Task item: Return, word for word, the lines of the listing below from the one with "(143, 303) = (155, 244): pink" through the one with "(452, 207) = (485, 194): red", and no other lines.

Start of Block

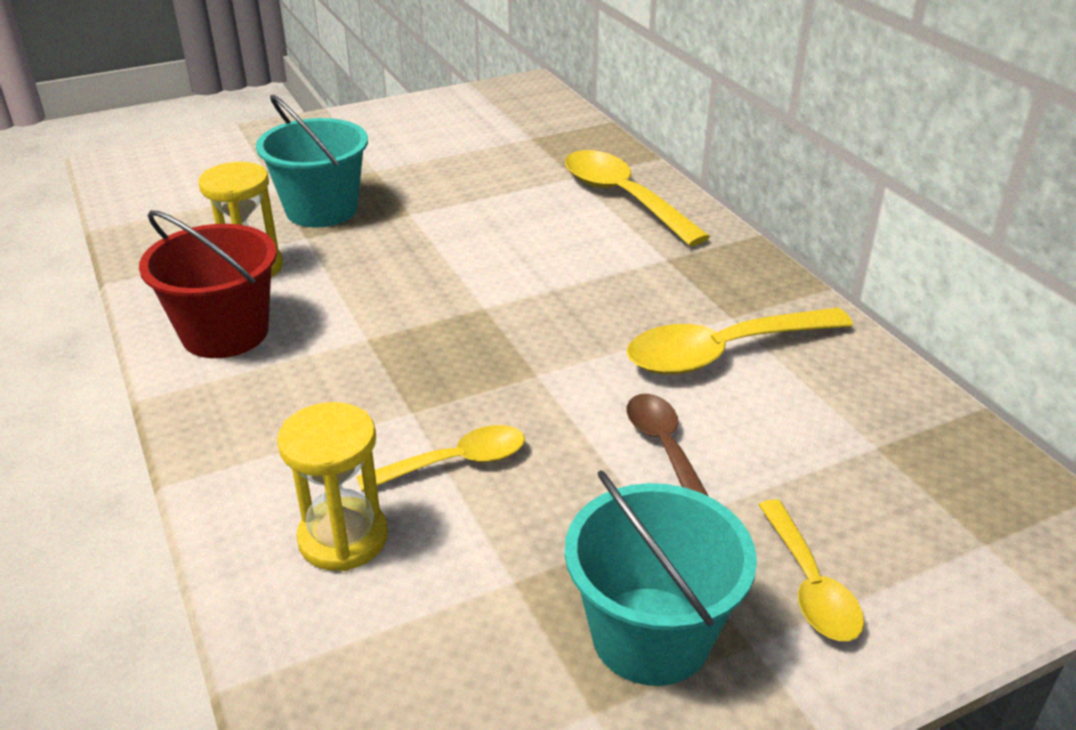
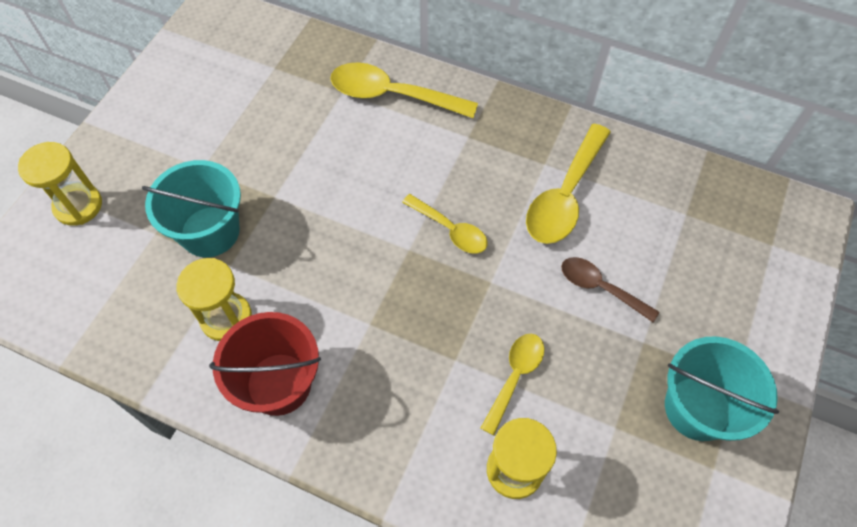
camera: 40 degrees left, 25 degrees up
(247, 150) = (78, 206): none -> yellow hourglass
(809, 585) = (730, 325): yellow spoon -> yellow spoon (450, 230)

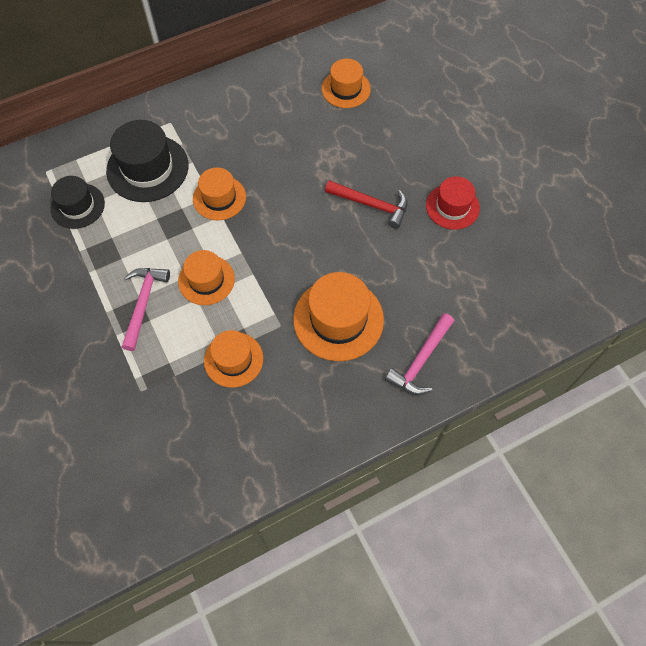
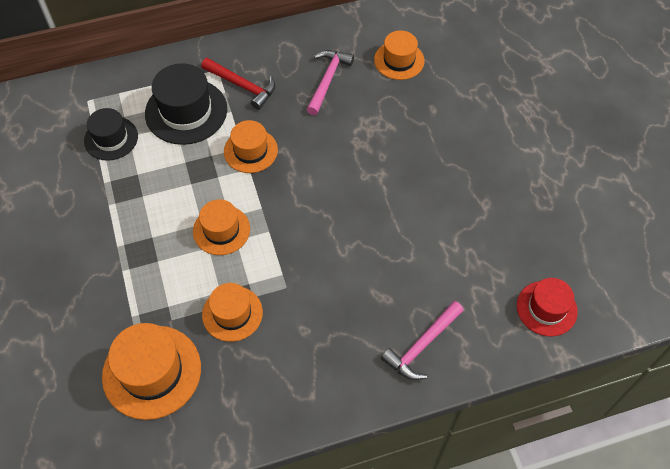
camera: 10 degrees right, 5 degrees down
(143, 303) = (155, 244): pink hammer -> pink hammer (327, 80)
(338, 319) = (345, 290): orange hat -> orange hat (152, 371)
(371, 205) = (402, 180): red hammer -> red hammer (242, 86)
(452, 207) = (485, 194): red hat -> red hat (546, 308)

End of Block
Start of Block

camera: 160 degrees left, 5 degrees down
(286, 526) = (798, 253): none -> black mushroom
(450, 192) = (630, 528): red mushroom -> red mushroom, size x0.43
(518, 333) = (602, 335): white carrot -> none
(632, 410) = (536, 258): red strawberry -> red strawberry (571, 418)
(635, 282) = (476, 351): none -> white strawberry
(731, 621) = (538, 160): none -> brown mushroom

End of Block

Result of the task:
(143, 303) = (155, 244): pink hammer -> pink hammer (327, 80)
(338, 319) = (345, 290): orange hat -> orange hat (152, 371)
(371, 205) = (402, 180): red hammer -> red hammer (242, 86)
(452, 207) = (485, 194): red hat -> red hat (546, 308)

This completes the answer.